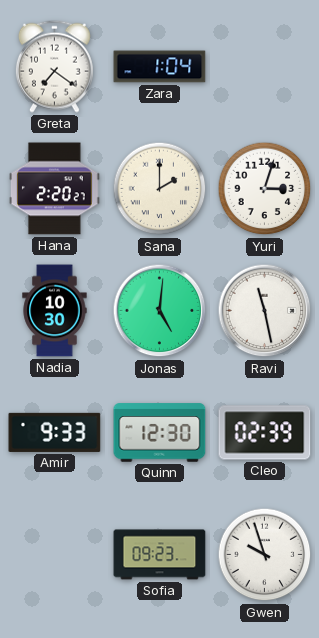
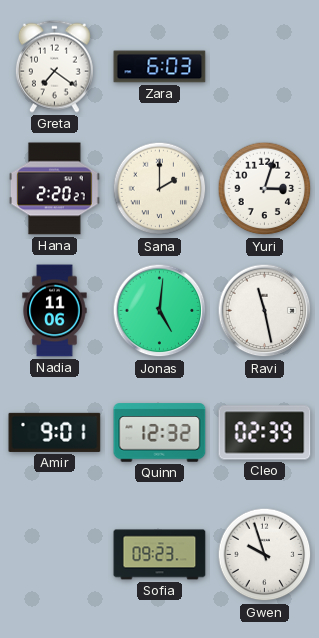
Zara: 1:04 -> 6:03
Nadia: 10:30 -> 11:06
Amir: 9:33 -> 9:01
Quinn: 12:30 -> 12:32
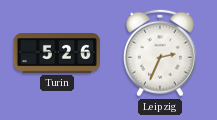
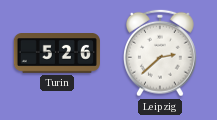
Leipzig: 2:34 -> 2:38
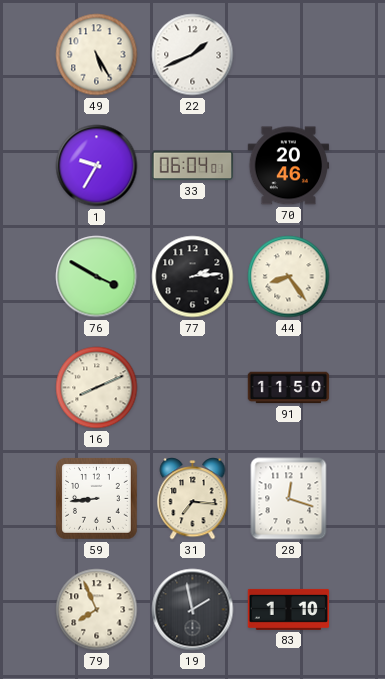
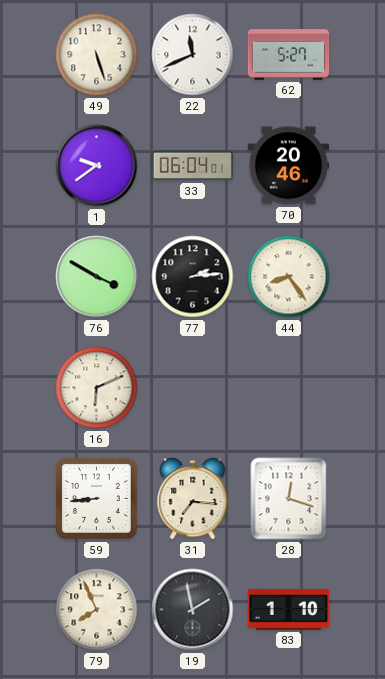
49: 5:25 -> 5:27
22: 1:41 -> 11:41
62: none -> 5:27
1: 9:35 -> 9:39
16: 8:11 -> 6:11
91: 11:50 -> none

-=-=-

Put every text line of the material into a JSON list of strings, one string per line, skipping blank lines. Leave the pictures out.

Finished task:
[
  "Zara: 1:04 -> 6:03",
  "Nadia: 10:30 -> 11:06",
  "Amir: 9:33 -> 9:01",
  "Quinn: 12:30 -> 12:32",
  "Leipzig: 2:34 -> 2:38",
  "49: 5:25 -> 5:27",
  "22: 1:41 -> 11:41",
  "62: none -> 5:27",
  "1: 9:35 -> 9:39",
  "16: 8:11 -> 6:11",
  "91: 11:50 -> none"
]